PROBLEM TO SOLVE: Using the data below, repeat all of it precisely.

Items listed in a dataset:
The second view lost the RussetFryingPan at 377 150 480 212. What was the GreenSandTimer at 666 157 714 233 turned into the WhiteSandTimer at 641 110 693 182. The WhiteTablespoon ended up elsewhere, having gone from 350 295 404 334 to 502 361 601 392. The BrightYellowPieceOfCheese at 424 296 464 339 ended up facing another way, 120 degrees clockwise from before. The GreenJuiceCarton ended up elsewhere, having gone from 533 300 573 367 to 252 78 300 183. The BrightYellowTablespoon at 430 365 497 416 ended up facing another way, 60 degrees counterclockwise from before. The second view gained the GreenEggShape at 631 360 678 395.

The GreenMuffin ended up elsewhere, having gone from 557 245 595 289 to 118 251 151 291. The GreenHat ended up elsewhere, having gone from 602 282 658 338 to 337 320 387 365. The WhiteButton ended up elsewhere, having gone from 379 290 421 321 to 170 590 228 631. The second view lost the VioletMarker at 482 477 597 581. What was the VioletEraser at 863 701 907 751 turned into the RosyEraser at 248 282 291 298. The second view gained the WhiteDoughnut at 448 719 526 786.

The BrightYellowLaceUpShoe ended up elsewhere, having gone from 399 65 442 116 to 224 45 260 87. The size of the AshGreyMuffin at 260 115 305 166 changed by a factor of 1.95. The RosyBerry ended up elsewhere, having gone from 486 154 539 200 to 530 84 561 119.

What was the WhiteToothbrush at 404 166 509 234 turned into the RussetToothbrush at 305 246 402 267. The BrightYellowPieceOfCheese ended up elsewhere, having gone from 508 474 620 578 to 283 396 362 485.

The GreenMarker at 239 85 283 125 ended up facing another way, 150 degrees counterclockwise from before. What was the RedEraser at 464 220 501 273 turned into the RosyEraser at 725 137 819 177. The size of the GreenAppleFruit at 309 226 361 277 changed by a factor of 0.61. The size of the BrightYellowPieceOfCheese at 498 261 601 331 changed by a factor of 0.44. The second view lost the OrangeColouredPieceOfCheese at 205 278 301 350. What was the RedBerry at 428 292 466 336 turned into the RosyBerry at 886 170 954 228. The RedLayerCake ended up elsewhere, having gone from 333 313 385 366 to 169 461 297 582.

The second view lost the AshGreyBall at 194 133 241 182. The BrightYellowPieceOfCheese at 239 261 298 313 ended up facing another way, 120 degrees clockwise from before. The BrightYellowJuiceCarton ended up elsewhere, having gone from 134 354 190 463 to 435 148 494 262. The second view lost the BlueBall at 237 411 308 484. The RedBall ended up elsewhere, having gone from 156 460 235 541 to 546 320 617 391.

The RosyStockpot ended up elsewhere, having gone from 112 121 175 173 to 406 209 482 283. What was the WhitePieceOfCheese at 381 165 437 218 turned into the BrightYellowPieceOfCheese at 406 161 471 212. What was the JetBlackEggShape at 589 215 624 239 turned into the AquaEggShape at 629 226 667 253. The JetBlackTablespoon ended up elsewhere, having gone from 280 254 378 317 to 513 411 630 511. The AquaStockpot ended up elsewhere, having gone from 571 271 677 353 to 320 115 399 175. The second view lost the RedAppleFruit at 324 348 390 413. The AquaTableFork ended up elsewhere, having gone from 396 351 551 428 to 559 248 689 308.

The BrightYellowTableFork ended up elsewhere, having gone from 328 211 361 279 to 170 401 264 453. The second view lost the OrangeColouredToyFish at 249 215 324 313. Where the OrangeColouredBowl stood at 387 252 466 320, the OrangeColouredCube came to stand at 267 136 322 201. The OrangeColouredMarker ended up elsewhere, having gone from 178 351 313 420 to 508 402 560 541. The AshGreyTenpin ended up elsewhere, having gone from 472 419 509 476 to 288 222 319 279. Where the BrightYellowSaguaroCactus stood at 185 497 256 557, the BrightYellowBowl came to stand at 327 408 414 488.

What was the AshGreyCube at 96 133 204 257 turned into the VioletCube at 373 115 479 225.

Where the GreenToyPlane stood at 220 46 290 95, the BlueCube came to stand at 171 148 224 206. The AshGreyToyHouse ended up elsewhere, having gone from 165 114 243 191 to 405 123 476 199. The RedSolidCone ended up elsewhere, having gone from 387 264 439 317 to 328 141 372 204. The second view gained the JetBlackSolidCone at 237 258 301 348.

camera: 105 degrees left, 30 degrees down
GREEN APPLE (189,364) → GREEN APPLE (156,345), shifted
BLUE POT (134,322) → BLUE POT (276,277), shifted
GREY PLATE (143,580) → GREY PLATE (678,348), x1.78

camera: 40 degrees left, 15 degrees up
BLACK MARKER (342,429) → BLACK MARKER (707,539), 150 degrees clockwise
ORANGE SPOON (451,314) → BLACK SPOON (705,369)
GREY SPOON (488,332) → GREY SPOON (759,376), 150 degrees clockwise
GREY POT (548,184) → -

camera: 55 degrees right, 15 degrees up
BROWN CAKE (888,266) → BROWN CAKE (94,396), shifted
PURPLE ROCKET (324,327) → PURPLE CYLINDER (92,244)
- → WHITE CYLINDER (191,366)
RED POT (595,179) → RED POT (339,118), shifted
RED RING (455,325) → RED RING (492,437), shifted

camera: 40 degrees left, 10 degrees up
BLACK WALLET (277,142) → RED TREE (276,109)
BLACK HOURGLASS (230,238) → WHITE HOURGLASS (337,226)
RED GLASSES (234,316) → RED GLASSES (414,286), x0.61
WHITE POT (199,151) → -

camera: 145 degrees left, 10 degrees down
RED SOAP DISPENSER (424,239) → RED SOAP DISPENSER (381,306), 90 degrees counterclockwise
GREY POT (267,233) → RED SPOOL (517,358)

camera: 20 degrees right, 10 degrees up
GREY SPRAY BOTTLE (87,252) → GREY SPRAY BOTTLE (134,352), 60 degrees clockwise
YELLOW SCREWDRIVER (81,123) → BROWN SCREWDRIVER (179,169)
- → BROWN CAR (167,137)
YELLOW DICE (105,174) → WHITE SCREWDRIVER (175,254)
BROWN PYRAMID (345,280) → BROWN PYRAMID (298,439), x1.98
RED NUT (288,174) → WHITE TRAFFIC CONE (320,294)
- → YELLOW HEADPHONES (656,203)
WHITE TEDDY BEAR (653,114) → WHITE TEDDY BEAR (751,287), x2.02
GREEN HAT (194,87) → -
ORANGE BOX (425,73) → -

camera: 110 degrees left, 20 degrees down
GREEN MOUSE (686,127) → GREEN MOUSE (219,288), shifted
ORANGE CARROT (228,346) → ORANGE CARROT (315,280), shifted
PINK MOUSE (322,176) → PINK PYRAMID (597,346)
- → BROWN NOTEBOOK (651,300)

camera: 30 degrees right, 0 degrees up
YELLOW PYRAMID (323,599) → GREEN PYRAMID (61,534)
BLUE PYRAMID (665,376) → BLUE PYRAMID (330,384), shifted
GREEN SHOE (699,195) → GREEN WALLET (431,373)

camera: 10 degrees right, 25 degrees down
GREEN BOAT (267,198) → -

THE ANSWER:
The second view lost the RussetFryingPan at 377 150 480 212. What was the GreenSandTimer at 666 157 714 233 turned into the WhiteSandTimer at 641 110 693 182. The WhiteTablespoon ended up elsewhere, having gone from 350 295 404 334 to 502 361 601 392. The BrightYellowPieceOfCheese at 424 296 464 339 ended up facing another way, 120 degrees clockwise from before. The GreenJuiceCarton ended up elsewhere, having gone from 533 300 573 367 to 252 78 300 183. The BrightYellowTablespoon at 430 365 497 416 ended up facing another way, 60 degrees counterclockwise from before. The second view gained the GreenEggShape at 631 360 678 395.

The GreenMuffin ended up elsewhere, having gone from 557 245 595 289 to 118 251 151 291. The GreenHat ended up elsewhere, having gone from 602 282 658 338 to 337 320 387 365. The WhiteButton ended up elsewhere, having gone from 379 290 421 321 to 170 590 228 631. The second view lost the VioletMarker at 482 477 597 581. What was the VioletEraser at 863 701 907 751 turned into the RosyEraser at 248 282 291 298. The second view gained the WhiteDoughnut at 448 719 526 786.

The BrightYellowLaceUpShoe ended up elsewhere, having gone from 399 65 442 116 to 224 45 260 87. The size of the AshGreyMuffin at 260 115 305 166 changed by a factor of 1.95. The RosyBerry ended up elsewhere, having gone from 486 154 539 200 to 530 84 561 119.

What was the WhiteToothbrush at 404 166 509 234 turned into the RussetToothbrush at 305 246 402 267. The BrightYellowPieceOfCheese ended up elsewhere, having gone from 508 474 620 578 to 283 396 362 485.

The GreenMarker at 239 85 283 125 ended up facing another way, 150 degrees counterclockwise from before. What was the RedEraser at 464 220 501 273 turned into the RosyEraser at 725 137 819 177. The size of the GreenAppleFruit at 309 226 361 277 changed by a factor of 0.61. The size of the BrightYellowPieceOfCheese at 498 261 601 331 changed by a factor of 0.44. The second view lost the OrangeColouredPieceOfCheese at 205 278 301 350. What was the RedBerry at 428 292 466 336 turned into the RosyBerry at 886 170 954 228. The RedLayerCake ended up elsewhere, having gone from 333 313 385 366 to 169 461 297 582.

The second view lost the AshGreyBall at 194 133 241 182. The BrightYellowPieceOfCheese at 239 261 298 313 ended up facing another way, 120 degrees clockwise from before. The BrightYellowJuiceCarton ended up elsewhere, having gone from 134 354 190 463 to 435 148 494 262. The second view lost the BlueBall at 237 411 308 484. The RedBall ended up elsewhere, having gone from 156 460 235 541 to 546 320 617 391.

The RosyStockpot ended up elsewhere, having gone from 112 121 175 173 to 406 209 482 283. What was the WhitePieceOfCheese at 381 165 437 218 turned into the BrightYellowPieceOfCheese at 406 161 471 212. What was the JetBlackEggShape at 589 215 624 239 turned into the AquaEggShape at 629 226 667 253. The JetBlackTablespoon ended up elsewhere, having gone from 280 254 378 317 to 513 411 630 511. The AquaStockpot ended up elsewhere, having gone from 571 271 677 353 to 320 115 399 175. The second view lost the RedAppleFruit at 324 348 390 413. The AquaTableFork ended up elsewhere, having gone from 396 351 551 428 to 559 248 689 308.

The BrightYellowTableFork ended up elsewhere, having gone from 328 211 361 279 to 170 401 264 453. The second view lost the OrangeColouredToyFish at 249 215 324 313. Where the OrangeColouredBowl stood at 387 252 466 320, the OrangeColouredCube came to stand at 267 136 322 201. The OrangeColouredMarker ended up elsewhere, having gone from 178 351 313 420 to 508 402 560 541. The AshGreyTenpin ended up elsewhere, having gone from 472 419 509 476 to 288 222 319 279. Where the BrightYellowSaguaroCactus stood at 185 497 256 557, the BrightYellowBowl came to stand at 327 408 414 488.

What was the AshGreyCube at 96 133 204 257 turned into the VioletCube at 373 115 479 225.

Where the GreenToyPlane stood at 220 46 290 95, the BlueCube came to stand at 171 148 224 206. The AshGreyToyHouse ended up elsewhere, having gone from 165 114 243 191 to 405 123 476 199. The RedSolidCone ended up elsewhere, having gone from 387 264 439 317 to 328 141 372 204. The second view gained the JetBlackSolidCone at 237 258 301 348.

camera: 105 degrees left, 30 degrees down
GREEN APPLE (189,364) → GREEN APPLE (156,345), shifted
BLUE POT (134,322) → BLUE POT (276,277), shifted
GREY PLATE (143,580) → GREY PLATE (678,348), x1.78

camera: 40 degrees left, 15 degrees up
BLACK MARKER (342,429) → BLACK MARKER (707,539), 150 degrees clockwise
ORANGE SPOON (451,314) → BLACK SPOON (705,369)
GREY SPOON (488,332) → GREY SPOON (759,376), 150 degrees clockwise
GREY POT (548,184) → -

camera: 55 degrees right, 15 degrees up
BROWN CAKE (888,266) → BROWN CAKE (94,396), shifted
PURPLE ROCKET (324,327) → PURPLE CYLINDER (92,244)
- → WHITE CYLINDER (191,366)
RED POT (595,179) → RED POT (339,118), shifted
RED RING (455,325) → RED RING (492,437), shifted

camera: 40 degrees left, 10 degrees up
BLACK WALLET (277,142) → RED TREE (276,109)
BLACK HOURGLASS (230,238) → WHITE HOURGLASS (337,226)
RED GLASSES (234,316) → RED GLASSES (414,286), x0.61
WHITE POT (199,151) → -

camera: 145 degrees left, 10 degrees down
RED SOAP DISPENSER (424,239) → RED SOAP DISPENSER (381,306), 90 degrees counterclockwise
GREY POT (267,233) → RED SPOOL (517,358)

camera: 20 degrees right, 10 degrees up
GREY SPRAY BOTTLE (87,252) → GREY SPRAY BOTTLE (134,352), 60 degrees clockwise
YELLOW SCREWDRIVER (81,123) → BROWN SCREWDRIVER (179,169)
- → BROWN CAR (167,137)
YELLOW DICE (105,174) → WHITE SCREWDRIVER (175,254)
BROWN PYRAMID (345,280) → BROWN PYRAMID (298,439), x1.98
RED NUT (288,174) → WHITE TRAFFIC CONE (320,294)
- → YELLOW HEADPHONES (656,203)
WHITE TEDDY BEAR (653,114) → WHITE TEDDY BEAR (751,287), x2.02
GREEN HAT (194,87) → -
ORANGE BOX (425,73) → -

camera: 110 degrees left, 20 degrees down
GREEN MOUSE (686,127) → GREEN MOUSE (219,288), shifted
ORANGE CARROT (228,346) → ORANGE CARROT (315,280), shifted
PINK MOUSE (322,176) → PINK PYRAMID (597,346)
- → BROWN NOTEBOOK (651,300)

camera: 30 degrees right, 0 degrees up
YELLOW PYRAMID (323,599) → GREEN PYRAMID (61,534)
BLUE PYRAMID (665,376) → BLUE PYRAMID (330,384), shifted
GREEN SHOE (699,195) → GREEN WALLET (431,373)

camera: 10 degrees right, 25 degrees down
GREEN BOAT (267,198) → -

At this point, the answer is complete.